[Dataset entries — start]

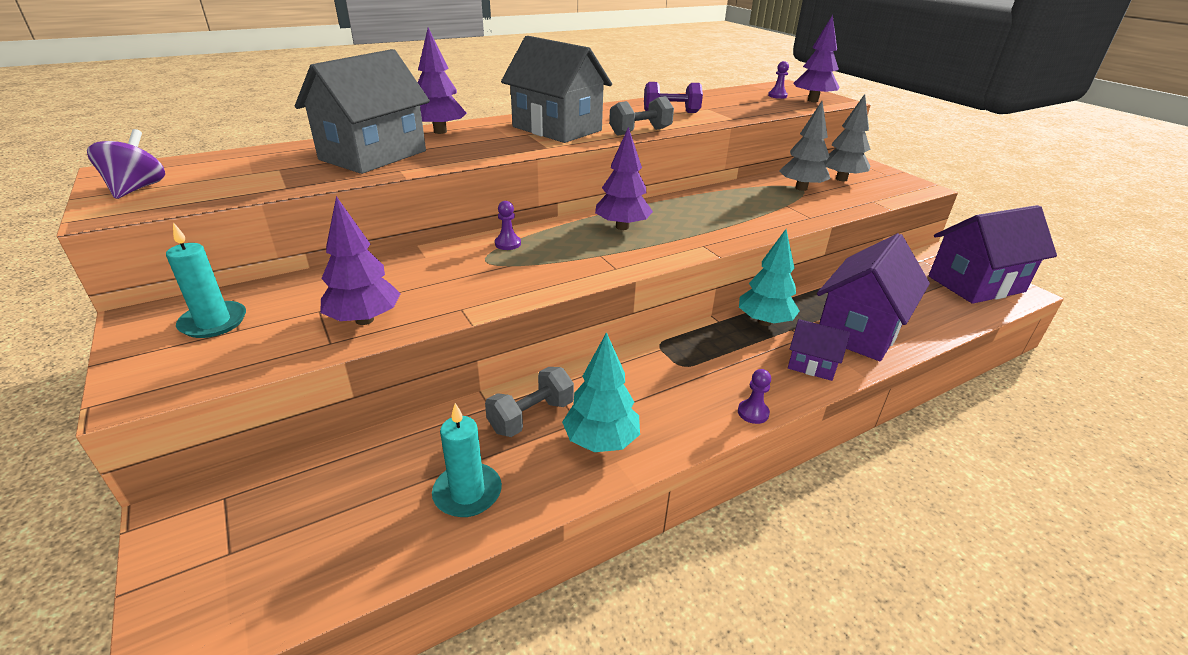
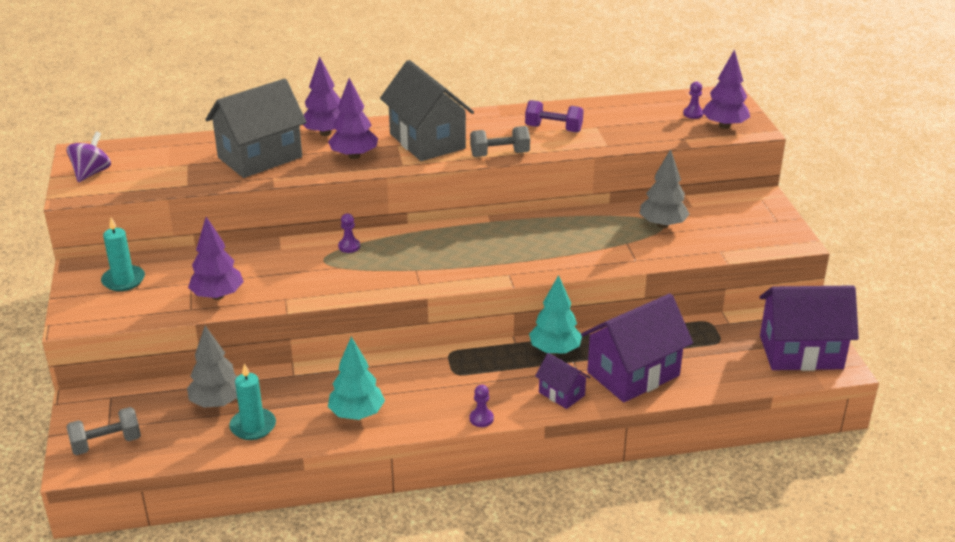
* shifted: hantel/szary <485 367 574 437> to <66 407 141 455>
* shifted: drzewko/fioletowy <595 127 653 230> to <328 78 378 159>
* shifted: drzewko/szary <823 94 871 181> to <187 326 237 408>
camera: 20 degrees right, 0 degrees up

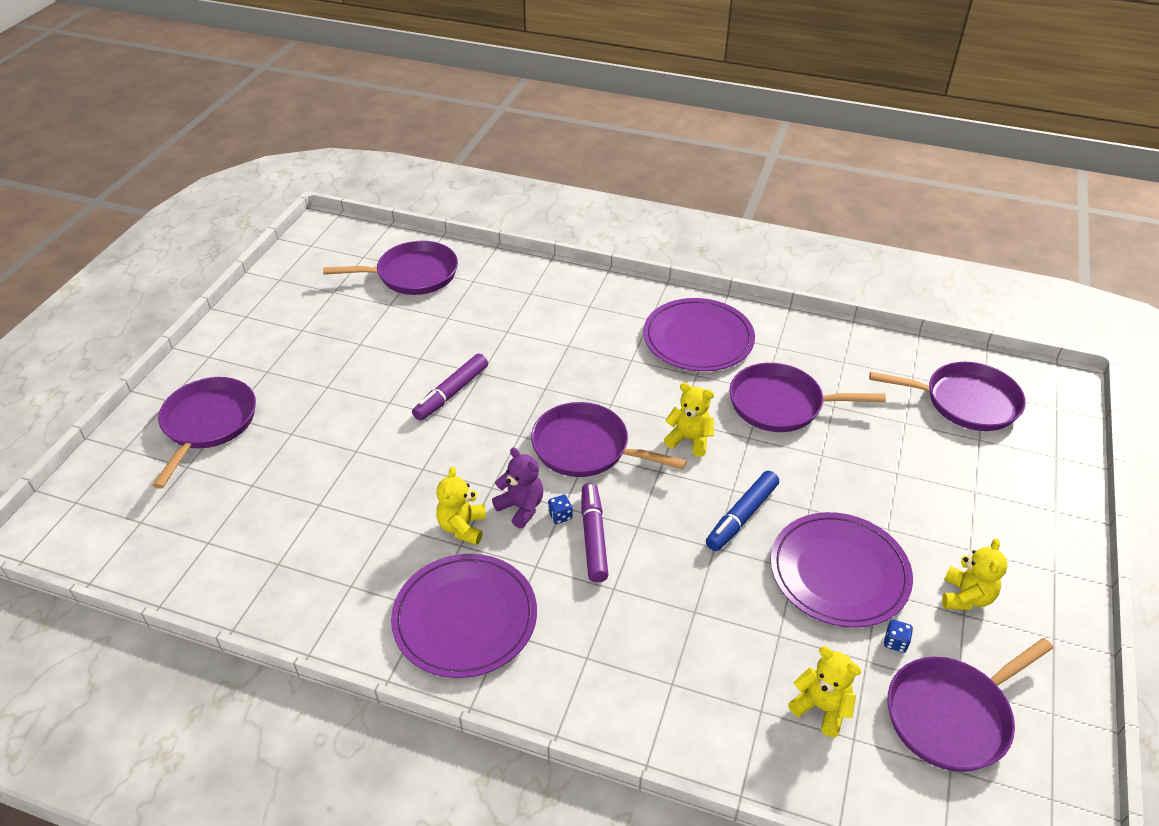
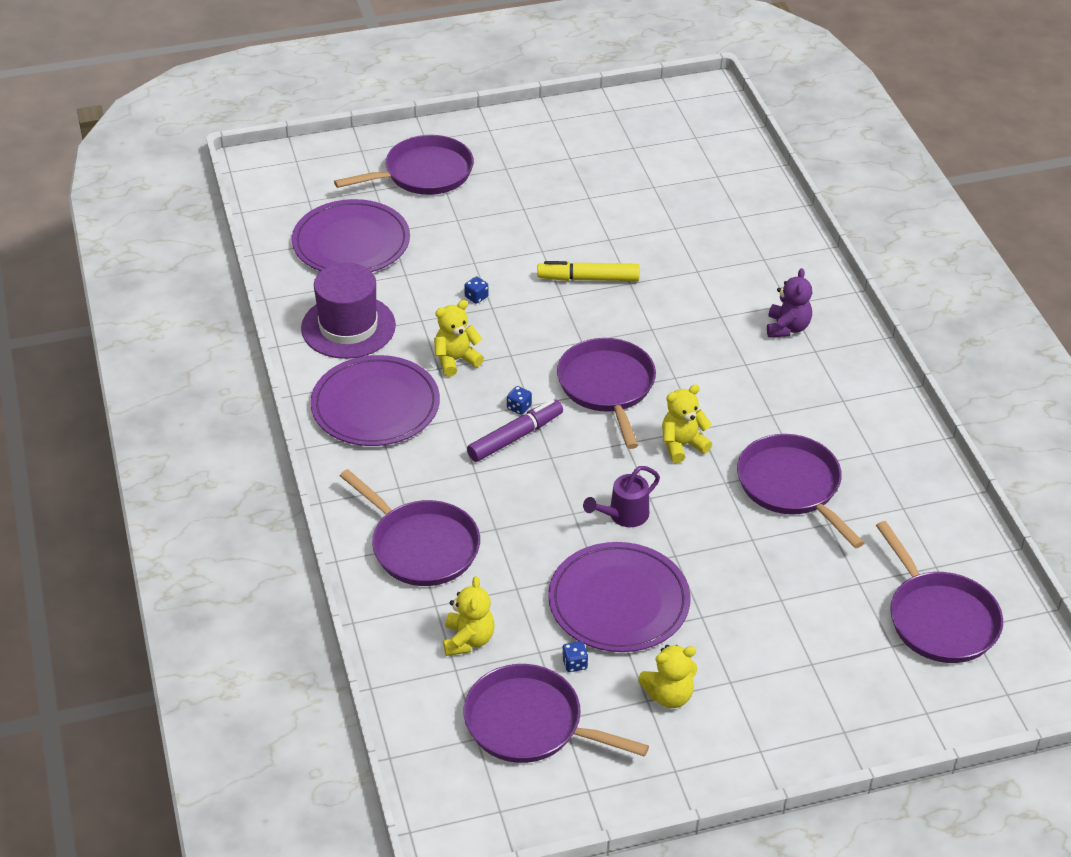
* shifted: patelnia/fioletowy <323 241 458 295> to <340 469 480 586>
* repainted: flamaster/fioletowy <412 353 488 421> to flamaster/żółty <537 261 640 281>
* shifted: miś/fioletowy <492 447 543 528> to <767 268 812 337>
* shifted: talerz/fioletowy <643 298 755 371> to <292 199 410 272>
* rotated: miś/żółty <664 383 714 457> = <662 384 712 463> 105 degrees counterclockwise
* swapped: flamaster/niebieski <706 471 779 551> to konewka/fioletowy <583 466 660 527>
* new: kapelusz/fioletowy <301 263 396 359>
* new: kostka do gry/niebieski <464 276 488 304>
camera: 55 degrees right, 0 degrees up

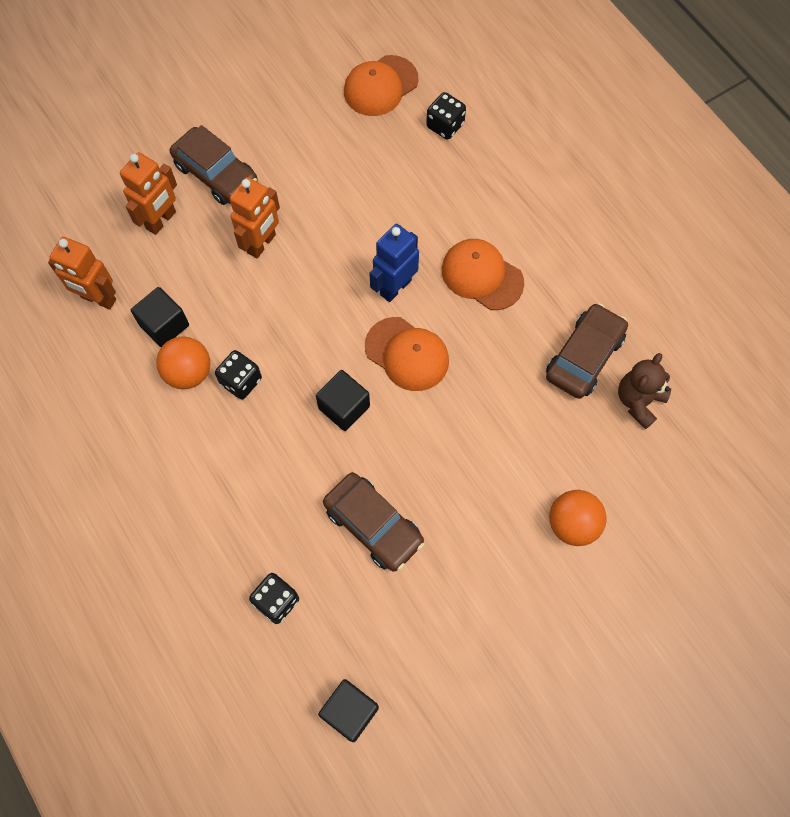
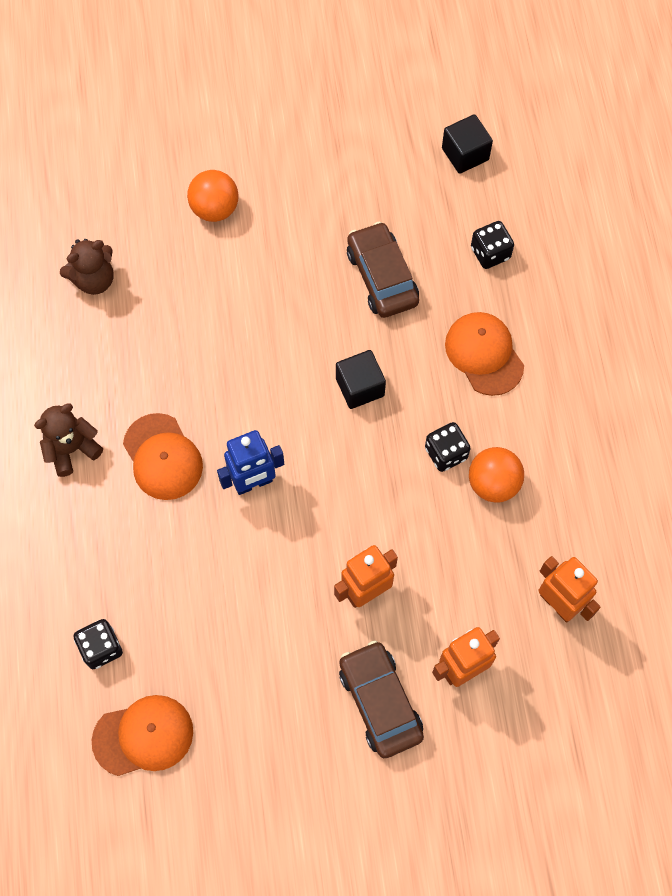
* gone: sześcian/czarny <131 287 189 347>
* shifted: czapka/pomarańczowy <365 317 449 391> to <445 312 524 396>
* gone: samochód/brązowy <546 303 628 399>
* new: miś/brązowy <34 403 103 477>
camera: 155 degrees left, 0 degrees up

[Dataset entries — finish]

* _Instructions to follow_:
An exact copy of the data above is required, printed without its pictures.

* _Result for this task_:
* shifted: hantel/szary <485 367 574 437> to <66 407 141 455>
* shifted: drzewko/fioletowy <595 127 653 230> to <328 78 378 159>
* shifted: drzewko/szary <823 94 871 181> to <187 326 237 408>
camera: 20 degrees right, 0 degrees up

* shifted: patelnia/fioletowy <323 241 458 295> to <340 469 480 586>
* repainted: flamaster/fioletowy <412 353 488 421> to flamaster/żółty <537 261 640 281>
* shifted: miś/fioletowy <492 447 543 528> to <767 268 812 337>
* shifted: talerz/fioletowy <643 298 755 371> to <292 199 410 272>
* rotated: miś/żółty <664 383 714 457> = <662 384 712 463> 105 degrees counterclockwise
* swapped: flamaster/niebieski <706 471 779 551> to konewka/fioletowy <583 466 660 527>
* new: kapelusz/fioletowy <301 263 396 359>
* new: kostka do gry/niebieski <464 276 488 304>
camera: 55 degrees right, 0 degrees up

* gone: sześcian/czarny <131 287 189 347>
* shifted: czapka/pomarańczowy <365 317 449 391> to <445 312 524 396>
* gone: samochód/brązowy <546 303 628 399>
* new: miś/brązowy <34 403 103 477>
camera: 155 degrees left, 0 degrees up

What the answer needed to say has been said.